> _TASK BRIEF_
Your answer must hold only the lines below from the line containing "grey gift: 3 -> 2" through the line containing "yellow key: 9 -> 7", each reproduced exactly.

> _MATERIAL PROVIDED_
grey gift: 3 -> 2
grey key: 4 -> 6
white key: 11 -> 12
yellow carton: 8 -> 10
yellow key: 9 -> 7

--

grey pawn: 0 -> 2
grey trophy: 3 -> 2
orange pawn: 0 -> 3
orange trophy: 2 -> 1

---

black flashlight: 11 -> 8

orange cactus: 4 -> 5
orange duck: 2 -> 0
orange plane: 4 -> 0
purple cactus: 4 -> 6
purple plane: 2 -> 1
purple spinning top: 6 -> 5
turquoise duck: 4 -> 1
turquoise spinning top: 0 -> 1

> _EXPECTED ANSWER_
grey gift: 3 -> 2
grey key: 4 -> 6
white key: 11 -> 12
yellow carton: 8 -> 10
yellow key: 9 -> 7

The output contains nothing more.